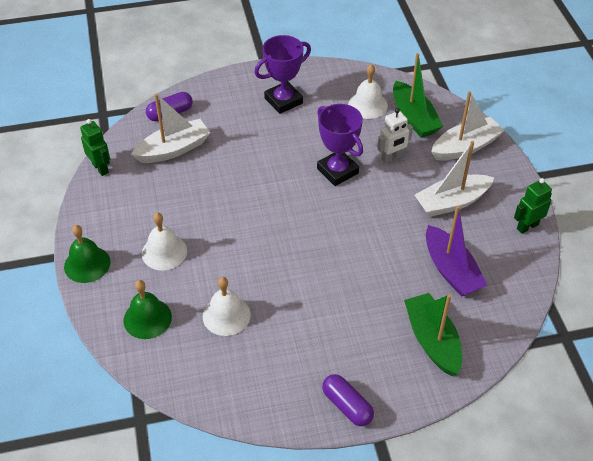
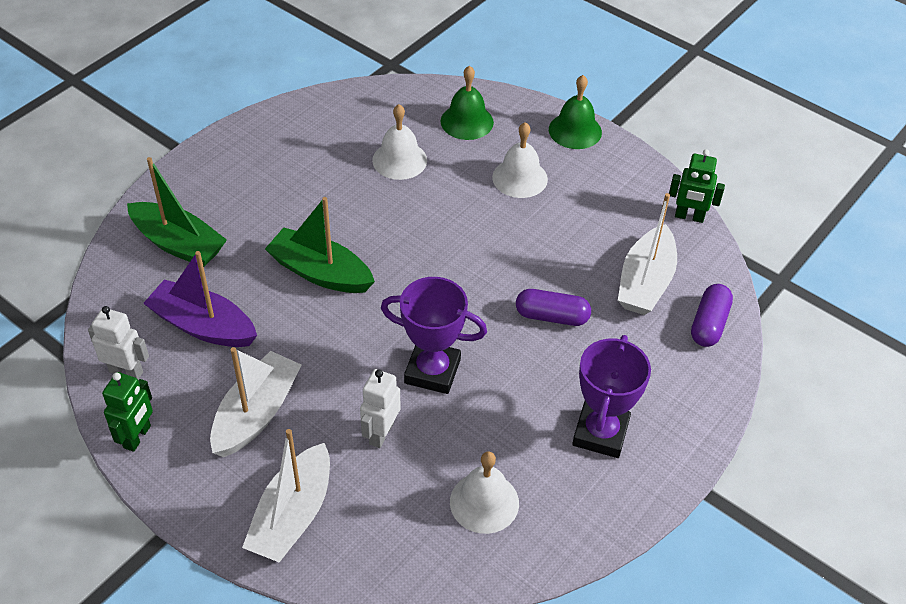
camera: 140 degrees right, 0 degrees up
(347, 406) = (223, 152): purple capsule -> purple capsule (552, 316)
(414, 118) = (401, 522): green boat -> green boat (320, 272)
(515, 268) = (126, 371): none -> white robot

Required work.
When you reproduce the material, keep every word exact and leave each picture out.

Task answer.
camera: 140 degrees right, 0 degrees up
(347, 406) = (223, 152): purple capsule -> purple capsule (552, 316)
(414, 118) = (401, 522): green boat -> green boat (320, 272)
(515, 268) = (126, 371): none -> white robot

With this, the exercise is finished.